▸ **ABOUT THIS TASK**:
Go through the listing below and say how many lines contain "NMOS"; write nothing but the number.

▸ **MATERIAL FOR THIS EXERCISE**:
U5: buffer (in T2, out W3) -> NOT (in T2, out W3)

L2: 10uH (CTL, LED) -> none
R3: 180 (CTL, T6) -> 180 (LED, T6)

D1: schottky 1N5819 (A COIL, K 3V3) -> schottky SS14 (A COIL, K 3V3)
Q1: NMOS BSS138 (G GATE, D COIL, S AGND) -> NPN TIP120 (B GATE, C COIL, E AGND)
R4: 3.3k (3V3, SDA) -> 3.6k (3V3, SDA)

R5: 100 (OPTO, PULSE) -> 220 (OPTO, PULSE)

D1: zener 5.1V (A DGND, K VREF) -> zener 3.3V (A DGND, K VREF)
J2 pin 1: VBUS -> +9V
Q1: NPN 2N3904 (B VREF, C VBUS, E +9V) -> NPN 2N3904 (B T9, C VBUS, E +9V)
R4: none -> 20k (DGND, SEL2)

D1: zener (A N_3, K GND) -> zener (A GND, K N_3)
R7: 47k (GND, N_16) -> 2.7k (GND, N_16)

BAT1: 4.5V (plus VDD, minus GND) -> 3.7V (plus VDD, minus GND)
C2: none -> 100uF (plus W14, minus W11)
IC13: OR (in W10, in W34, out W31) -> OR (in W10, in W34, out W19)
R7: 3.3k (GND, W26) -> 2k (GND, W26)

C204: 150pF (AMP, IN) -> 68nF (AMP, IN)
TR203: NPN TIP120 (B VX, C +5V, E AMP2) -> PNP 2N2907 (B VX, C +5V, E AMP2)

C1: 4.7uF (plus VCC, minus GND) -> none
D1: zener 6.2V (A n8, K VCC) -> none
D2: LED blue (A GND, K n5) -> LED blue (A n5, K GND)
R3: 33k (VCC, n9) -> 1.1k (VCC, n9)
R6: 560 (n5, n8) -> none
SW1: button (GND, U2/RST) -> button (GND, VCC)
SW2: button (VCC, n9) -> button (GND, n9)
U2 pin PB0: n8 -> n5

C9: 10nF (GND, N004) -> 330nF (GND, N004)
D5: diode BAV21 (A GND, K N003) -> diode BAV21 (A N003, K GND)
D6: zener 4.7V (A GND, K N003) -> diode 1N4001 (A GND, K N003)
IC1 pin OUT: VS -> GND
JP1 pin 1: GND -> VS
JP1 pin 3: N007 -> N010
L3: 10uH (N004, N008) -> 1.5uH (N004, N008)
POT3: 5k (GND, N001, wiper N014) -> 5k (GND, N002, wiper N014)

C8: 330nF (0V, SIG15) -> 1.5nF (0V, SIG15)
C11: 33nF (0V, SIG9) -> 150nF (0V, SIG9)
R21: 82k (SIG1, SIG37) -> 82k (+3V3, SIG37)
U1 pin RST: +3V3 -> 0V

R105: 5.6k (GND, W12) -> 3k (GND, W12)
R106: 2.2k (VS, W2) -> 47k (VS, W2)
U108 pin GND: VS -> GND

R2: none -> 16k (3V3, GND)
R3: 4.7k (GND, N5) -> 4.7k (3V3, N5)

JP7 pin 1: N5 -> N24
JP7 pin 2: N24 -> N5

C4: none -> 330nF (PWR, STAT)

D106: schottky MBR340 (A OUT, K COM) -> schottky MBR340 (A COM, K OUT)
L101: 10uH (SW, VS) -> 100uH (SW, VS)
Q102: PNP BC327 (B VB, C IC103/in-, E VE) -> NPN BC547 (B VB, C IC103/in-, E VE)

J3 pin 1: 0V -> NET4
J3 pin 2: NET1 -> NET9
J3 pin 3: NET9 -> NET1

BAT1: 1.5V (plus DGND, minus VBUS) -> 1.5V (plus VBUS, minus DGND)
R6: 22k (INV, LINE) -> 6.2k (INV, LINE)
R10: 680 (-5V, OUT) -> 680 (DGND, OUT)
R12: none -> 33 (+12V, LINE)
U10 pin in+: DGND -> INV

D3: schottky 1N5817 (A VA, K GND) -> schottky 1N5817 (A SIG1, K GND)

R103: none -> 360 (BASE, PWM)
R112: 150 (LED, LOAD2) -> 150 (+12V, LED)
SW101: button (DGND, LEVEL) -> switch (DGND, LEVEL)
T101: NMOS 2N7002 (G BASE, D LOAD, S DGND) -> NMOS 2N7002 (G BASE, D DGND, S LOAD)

▸ **RESULT OF THE EXERCISE**:
2